### What to do
Below are records to be transcribed exactly; any pictures should be left out.

### Material for this exercise

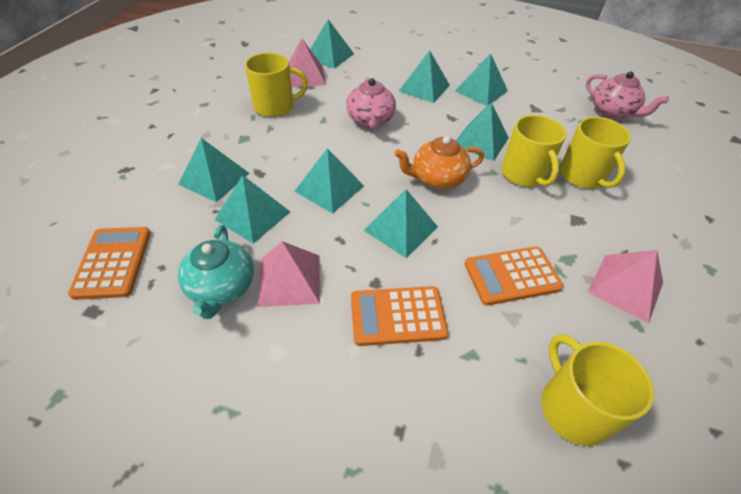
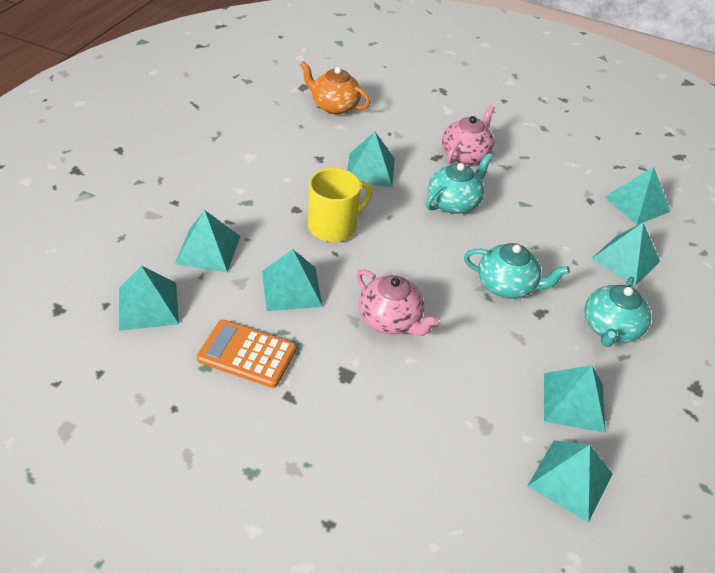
orange calculator: 3 -> 1
pink pyramid: 3 -> 0
turquoise teapot: 1 -> 3
yellow mug: 4 -> 1

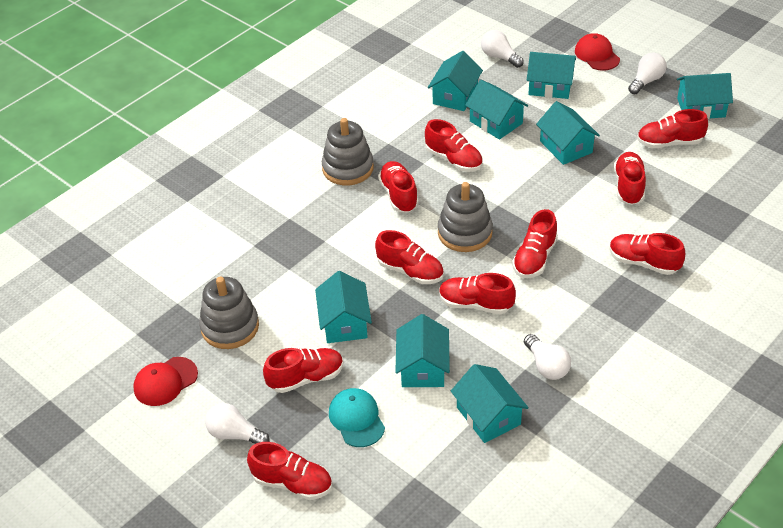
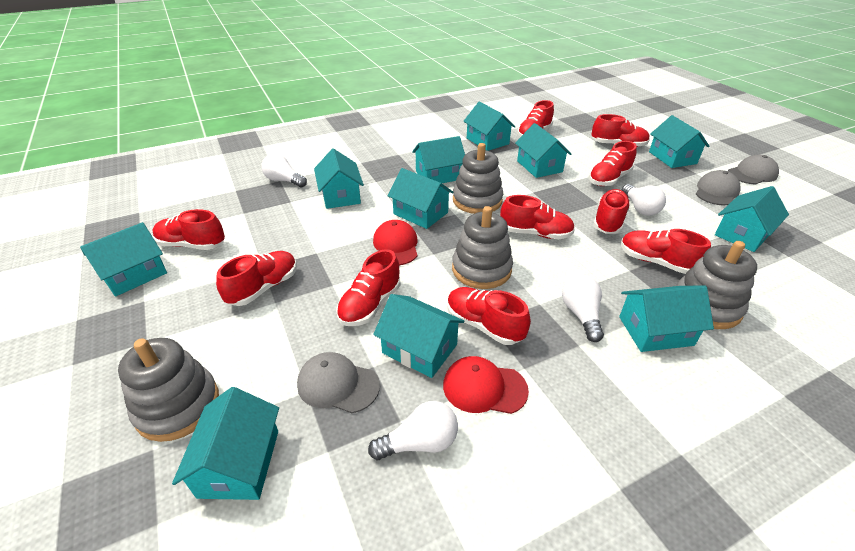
grey cap: 0 -> 3
grey stacking toy: 3 -> 4
turquoise cap: 1 -> 0
turquoise house: 8 -> 11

### Output of the exercise
orange calculator: 3 -> 1
pink pyramid: 3 -> 0
turquoise teapot: 1 -> 3
yellow mug: 4 -> 1

grey cap: 0 -> 3
grey stacking toy: 3 -> 4
turquoise cap: 1 -> 0
turquoise house: 8 -> 11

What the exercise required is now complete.